[WORK REQUIRED] Only the lines from the one with "D8: schottky BAT54" to the end of the data below should be given again, exactly as written.

[Detected change data]
Segment Open
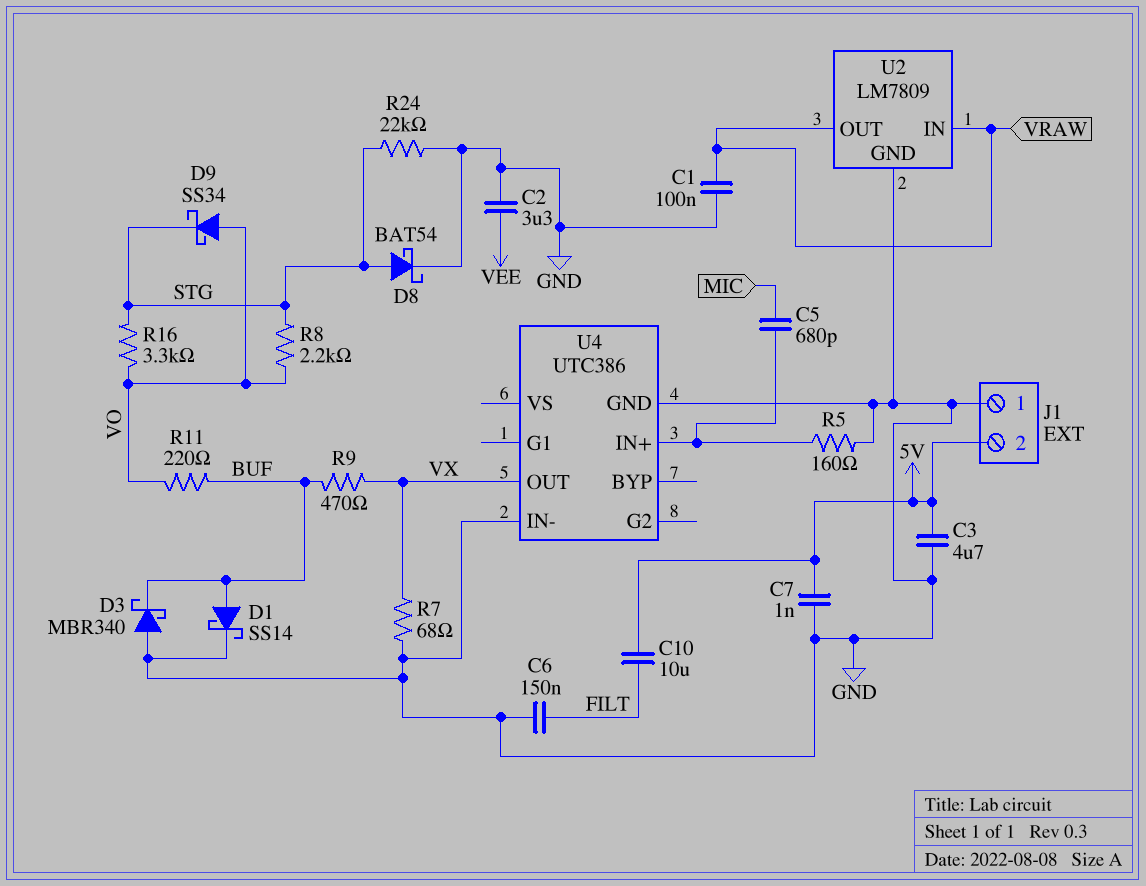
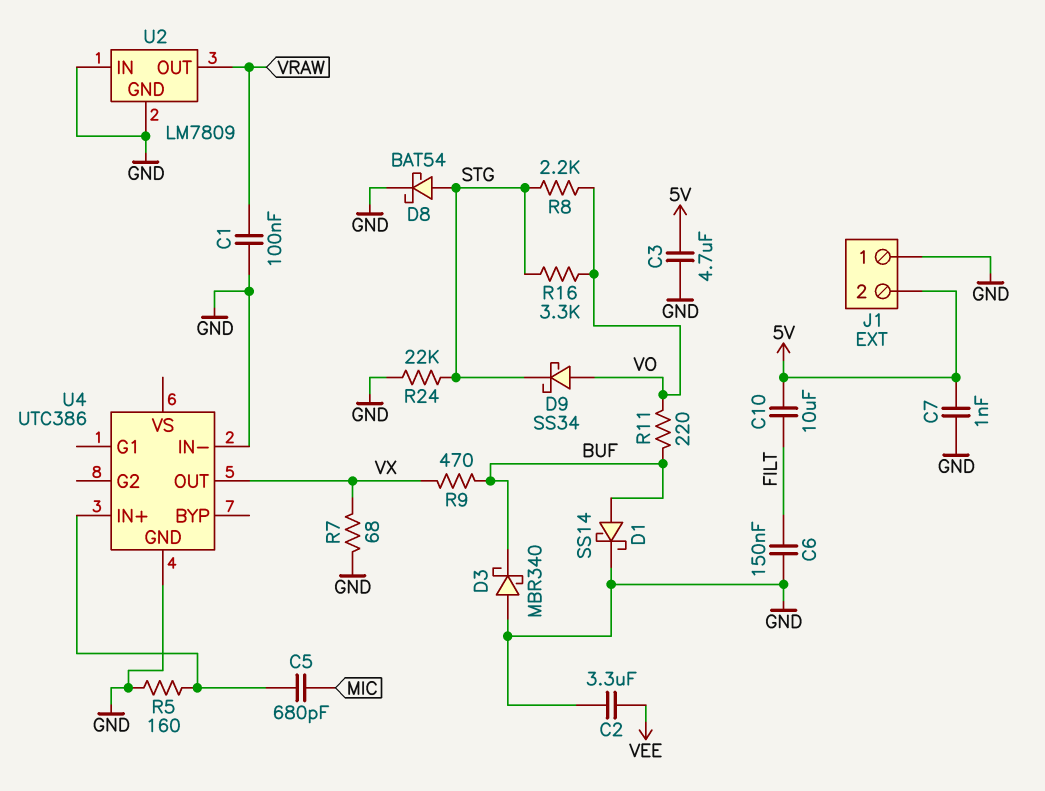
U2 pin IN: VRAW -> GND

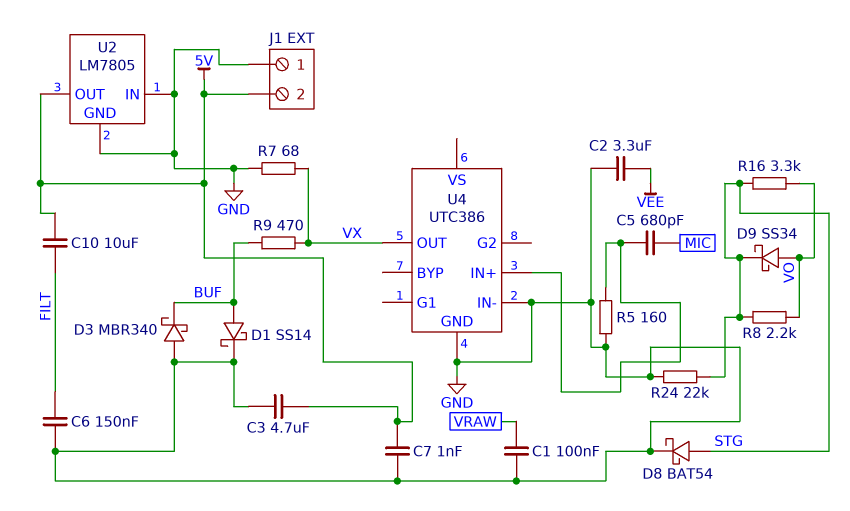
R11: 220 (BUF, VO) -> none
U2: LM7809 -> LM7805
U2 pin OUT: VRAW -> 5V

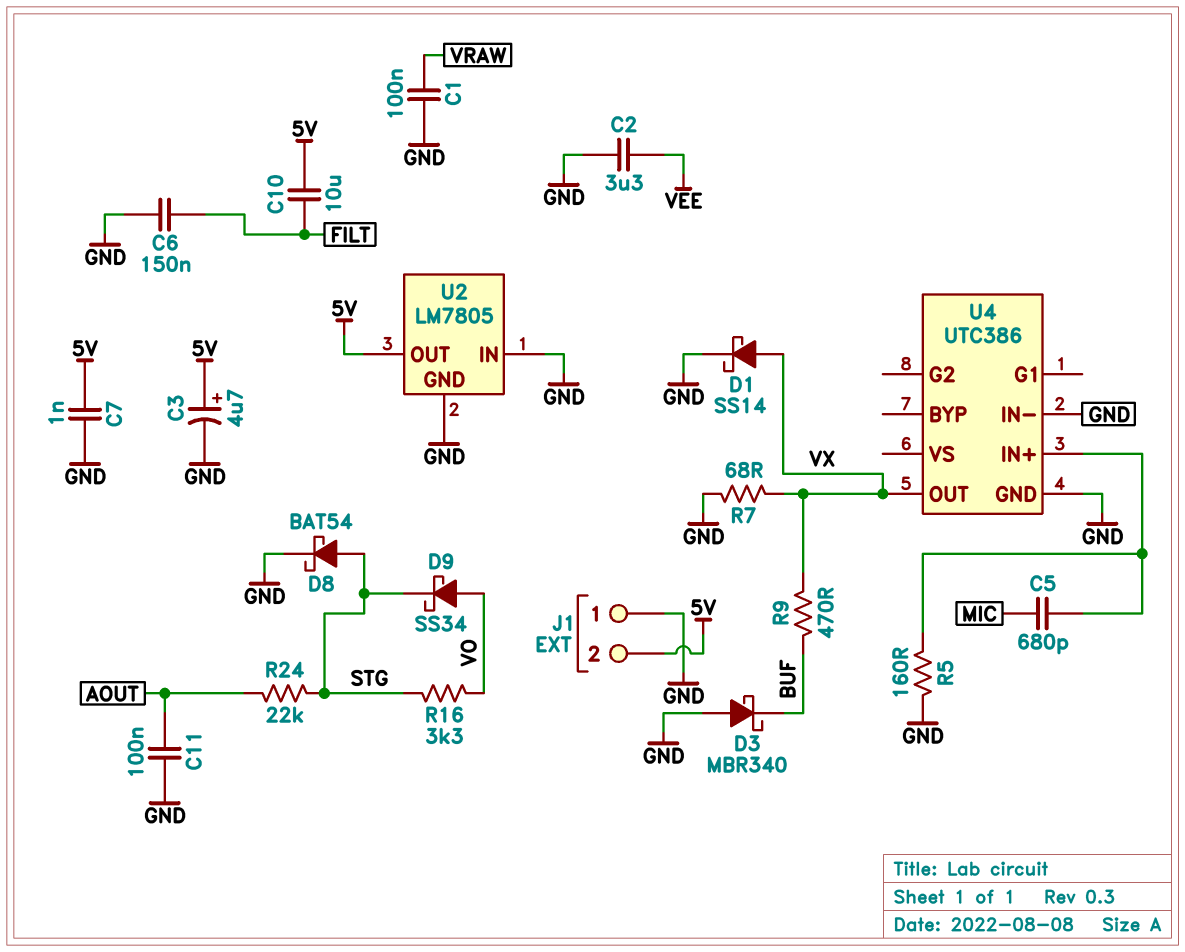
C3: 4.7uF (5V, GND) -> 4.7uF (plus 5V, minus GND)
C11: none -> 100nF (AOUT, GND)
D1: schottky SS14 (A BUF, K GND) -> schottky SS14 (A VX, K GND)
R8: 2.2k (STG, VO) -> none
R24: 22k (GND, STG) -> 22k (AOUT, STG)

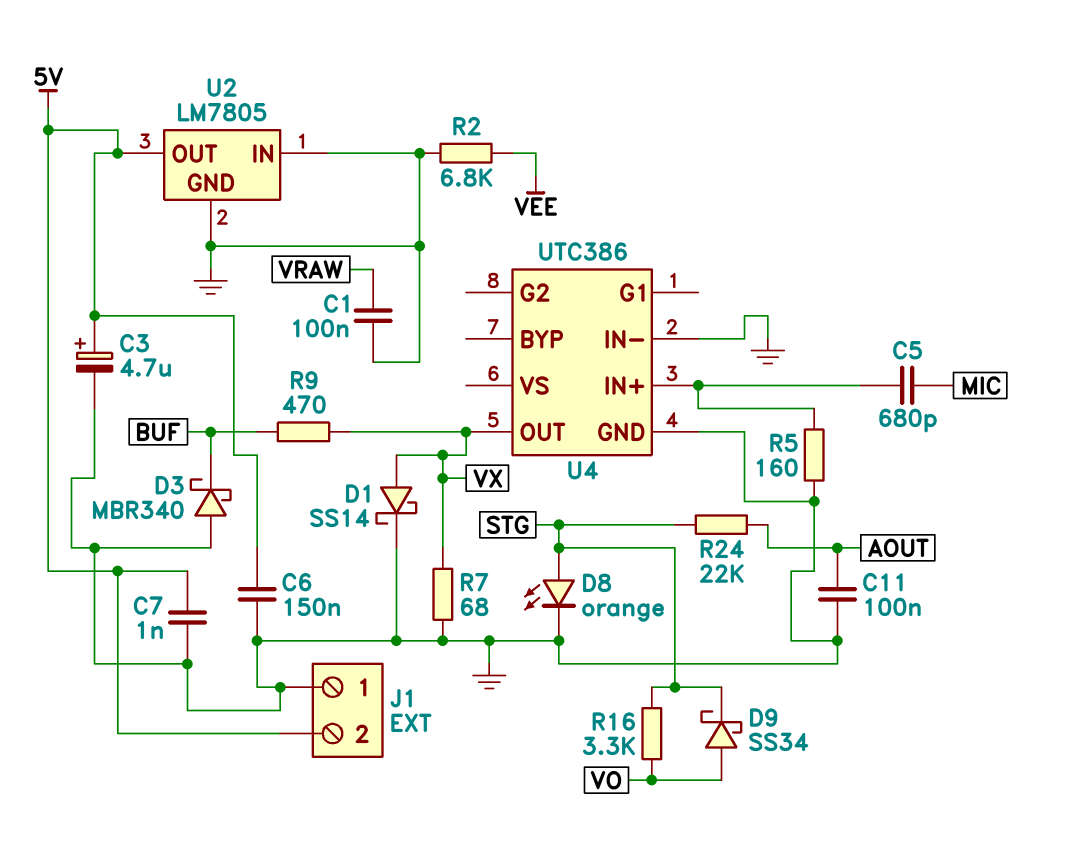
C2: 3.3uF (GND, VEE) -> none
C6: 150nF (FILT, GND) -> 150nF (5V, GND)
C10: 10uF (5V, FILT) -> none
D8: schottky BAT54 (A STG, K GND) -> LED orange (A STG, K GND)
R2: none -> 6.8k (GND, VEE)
Segment Closed
[SOLUTION]
D8: schottky BAT54 (A STG, K GND) -> LED orange (A STG, K GND)
R2: none -> 6.8k (GND, VEE)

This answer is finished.